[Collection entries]

┄┄┄┄┄┄

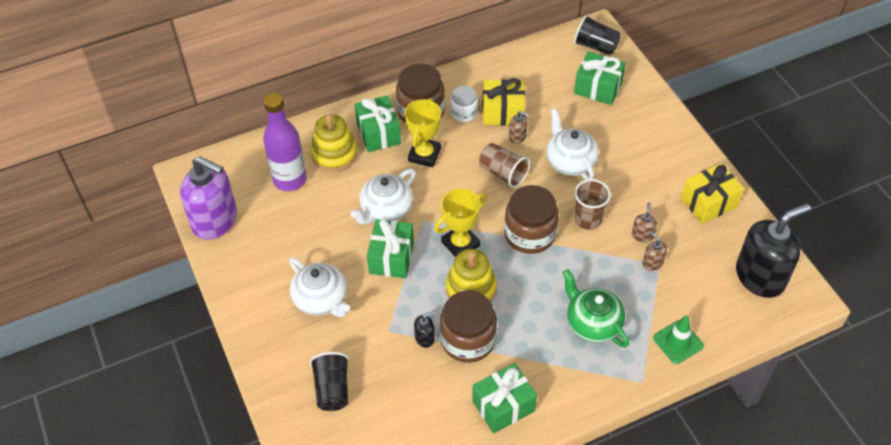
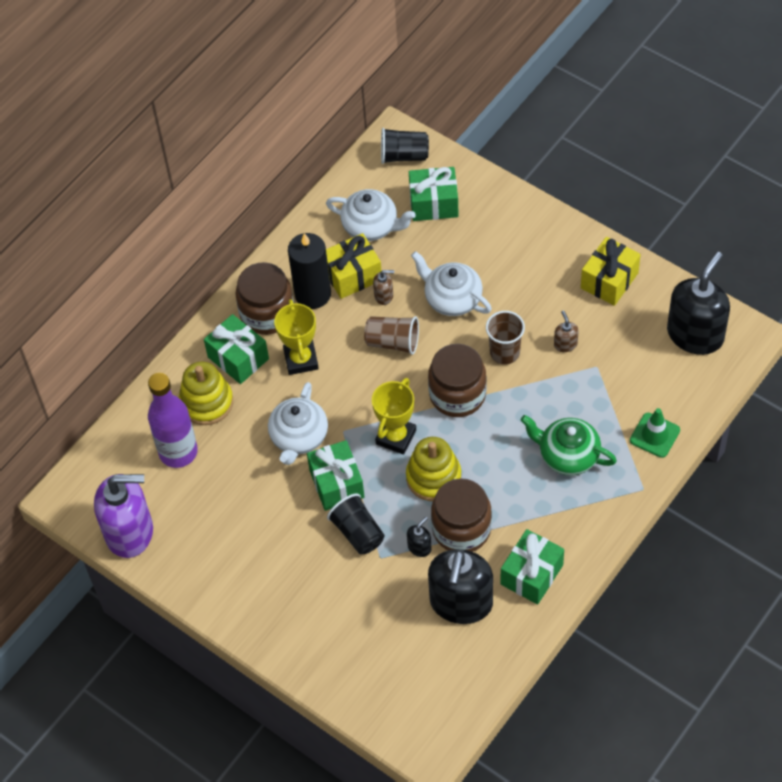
camera: 25 degrees left, 5 degrees up
(321, 299) = (294, 559): white teapot -> white teapot (371, 226)
(332, 389) = (363, 639): black cup -> black cup (358, 532)
(430, 400) = (461, 603): none -> black soap dispenser
(464, 113) = (313, 294): white jar -> black candle
(652, 263) = (589, 368): brown soap dispenser -> none

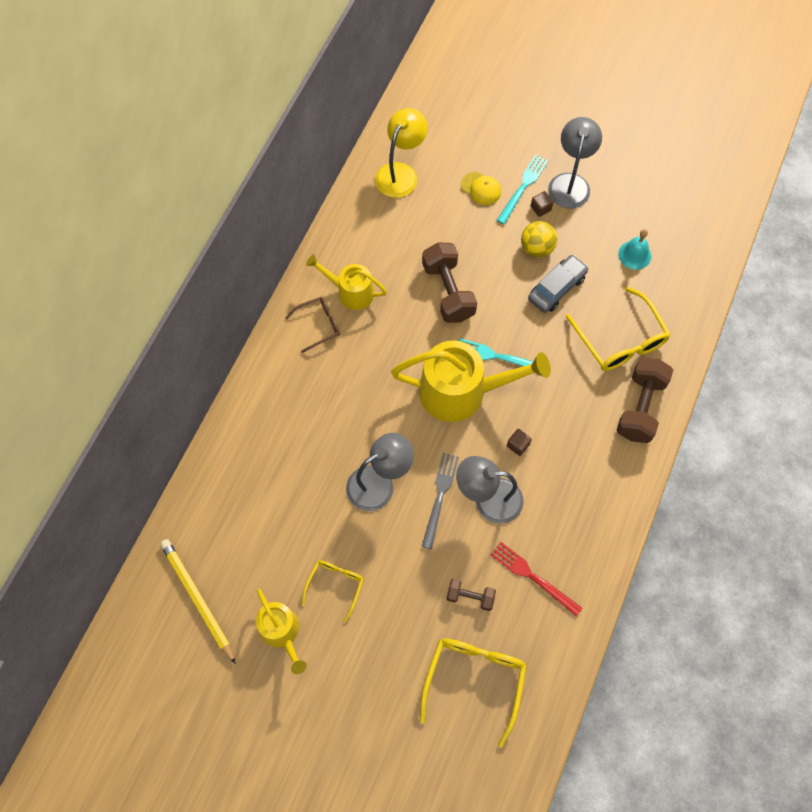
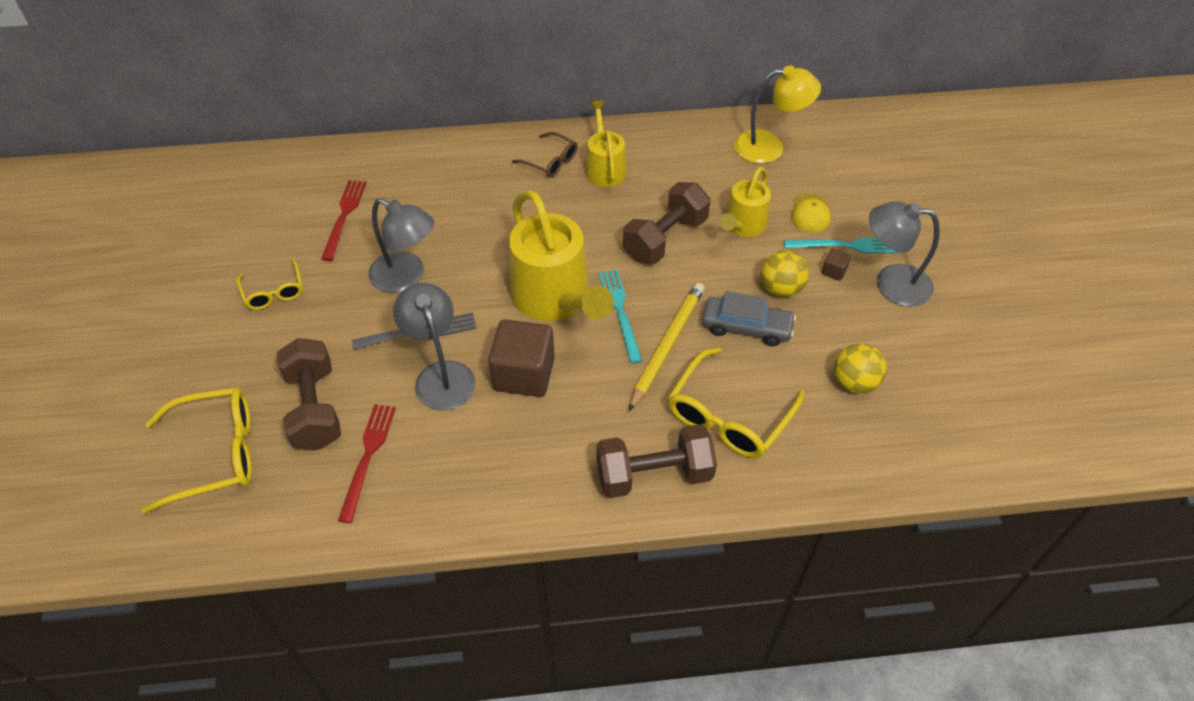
camera: 60 degrees right, 15 degrees down
(197, 599) = (214, 201): yellow pencil -> yellow pencil (667, 346)
(281, 632) = (205, 273): yellow watering can -> yellow watering can (743, 225)
(283, 502) = (344, 216): none -> red fork
(335, 586) = (273, 291): yellow glasses -> yellow glasses turned 75 degrees clockwise
(470, 597) = (315, 408): brown dumbbell -> brown dumbbell, size x1.83
(518, 445) = (524, 374): brown cube -> brown cube, size x2.37
(570, 183) = (891, 283): grey lamp -> grey lamp turned 150 degrees counterclockwise
(634, 255) = (854, 382): turquoise bell -> yellow ball

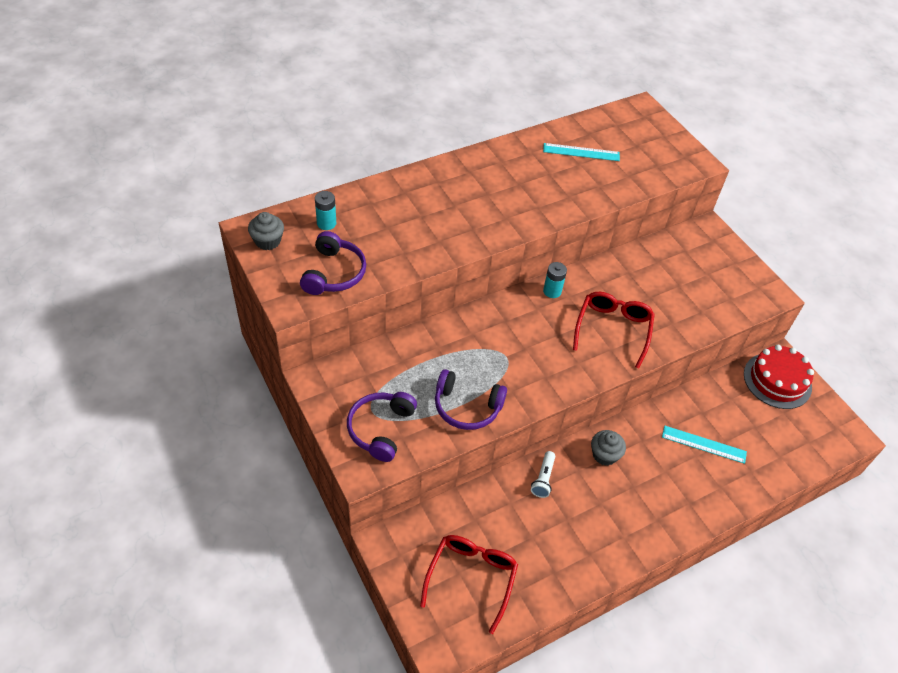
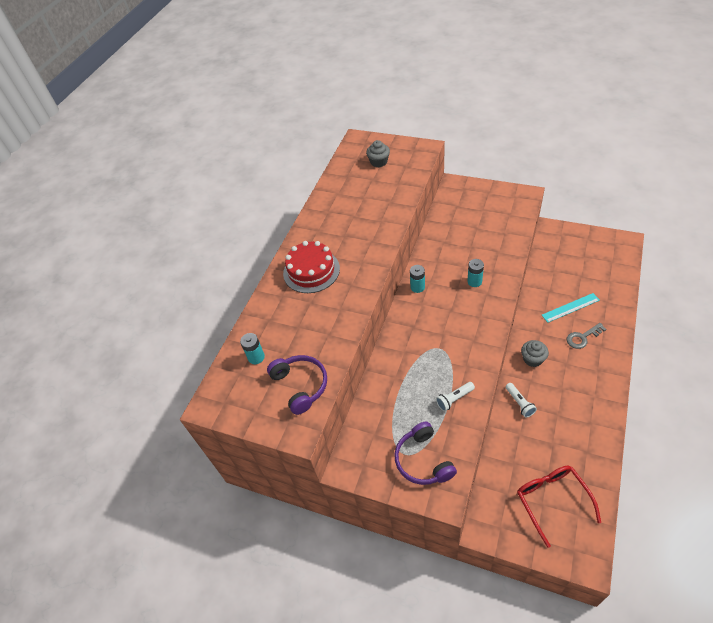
camera: 30 degrees left, 0 degrees up
(268, 241) = (231, 402): grey cupcake -> grey cupcake (379, 162)
(467, 407) = (454, 399): purple headphones -> white flashlight
(581, 152) = (356, 190): turquoise ruler -> none
(613, 329) = (474, 281): red glasses -> turquoise battery
(680, 480) = (582, 337): none -> grey key
(777, 380) = (562, 242): red cake -> red cake (311, 271)

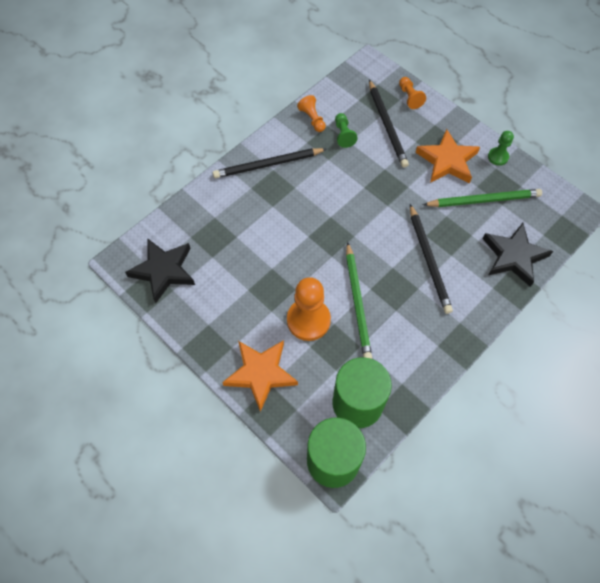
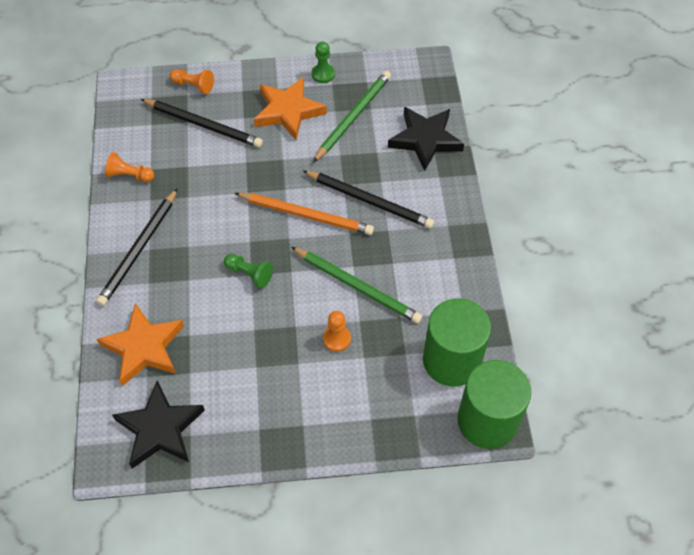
camera: 50 degrees left, 5 degrees down
(260, 374) = (353, 419): orange star -> orange star (144, 347)
(308, 320) = (337, 339): orange pawn -> orange pawn, size x0.53
(343, 135) = (175, 164): green pawn -> green pawn (249, 274)
(380, 232) = (306, 215): none -> orange pencil

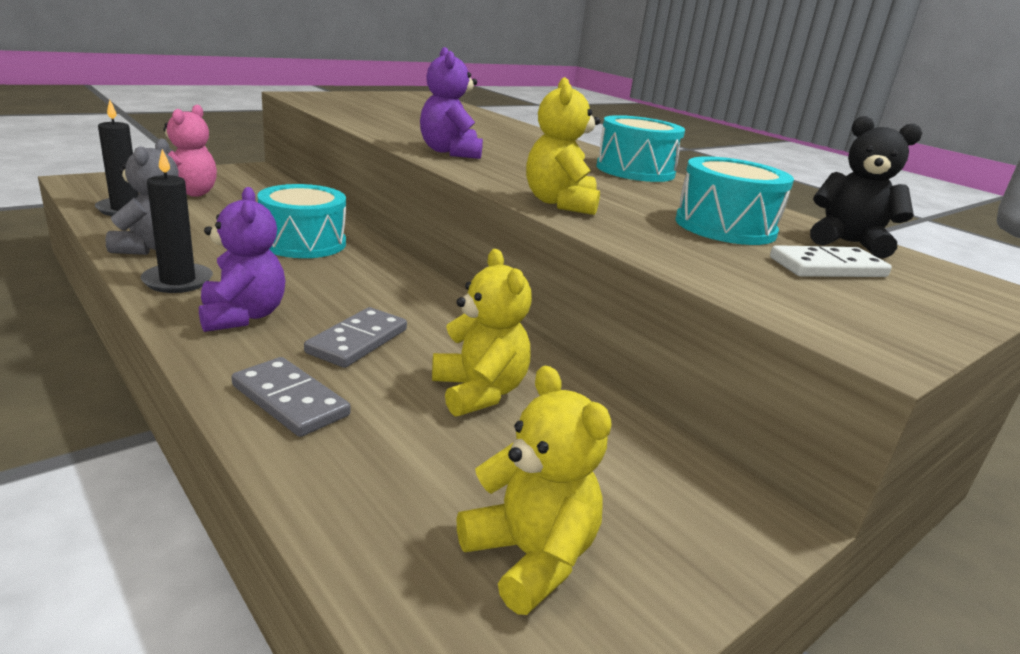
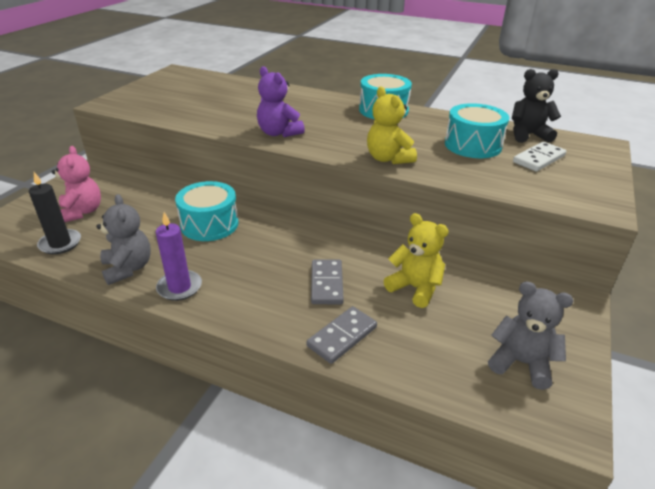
camera: 25 degrees left, 10 degrees up
(178, 281) = (179, 287): black candle -> purple candle
(242, 316) = (249, 295): purple teddy bear -> none
(290, 400) = (342, 336): grey domino -> grey domino turned 60 degrees counterclockwise
(530, 557) = (521, 363): yellow teddy bear -> grey teddy bear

┄┄┄┄┄┄

| HOW TO COMPLETE THIS TASK |
Could you repeat all of the entries exactly, without the pictures?

| RESPONSE FOR THIS EXERCISE |
camera: 25 degrees left, 5 degrees up
(321, 299) = (294, 559): white teapot -> white teapot (371, 226)
(332, 389) = (363, 639): black cup -> black cup (358, 532)
(430, 400) = (461, 603): none -> black soap dispenser
(464, 113) = (313, 294): white jar -> black candle
(652, 263) = (589, 368): brown soap dispenser -> none

camera: 60 degrees right, 15 degrees down
(197, 599) = (214, 201): yellow pencil -> yellow pencil (667, 346)
(281, 632) = (205, 273): yellow watering can -> yellow watering can (743, 225)
(283, 502) = (344, 216): none -> red fork
(335, 586) = (273, 291): yellow glasses -> yellow glasses turned 75 degrees clockwise
(470, 597) = (315, 408): brown dumbbell -> brown dumbbell, size x1.83
(518, 445) = (524, 374): brown cube -> brown cube, size x2.37
(570, 183) = (891, 283): grey lamp -> grey lamp turned 150 degrees counterclockwise
(634, 255) = (854, 382): turquoise bell -> yellow ball

camera: 30 degrees left, 0 degrees up
(268, 241) = (231, 402): grey cupcake -> grey cupcake (379, 162)
(467, 407) = (454, 399): purple headphones -> white flashlight
(581, 152) = (356, 190): turquoise ruler -> none
(613, 329) = (474, 281): red glasses -> turquoise battery
(680, 480) = (582, 337): none -> grey key
(777, 380) = (562, 242): red cake -> red cake (311, 271)

camera: 50 degrees left, 5 degrees down
(260, 374) = (353, 419): orange star -> orange star (144, 347)
(308, 320) = (337, 339): orange pawn -> orange pawn, size x0.53
(343, 135) = (175, 164): green pawn -> green pawn (249, 274)
(380, 232) = (306, 215): none -> orange pencil

camera: 25 degrees left, 10 degrees up
(178, 281) = (179, 287): black candle -> purple candle
(242, 316) = (249, 295): purple teddy bear -> none
(290, 400) = (342, 336): grey domino -> grey domino turned 60 degrees counterclockwise
(530, 557) = (521, 363): yellow teddy bear -> grey teddy bear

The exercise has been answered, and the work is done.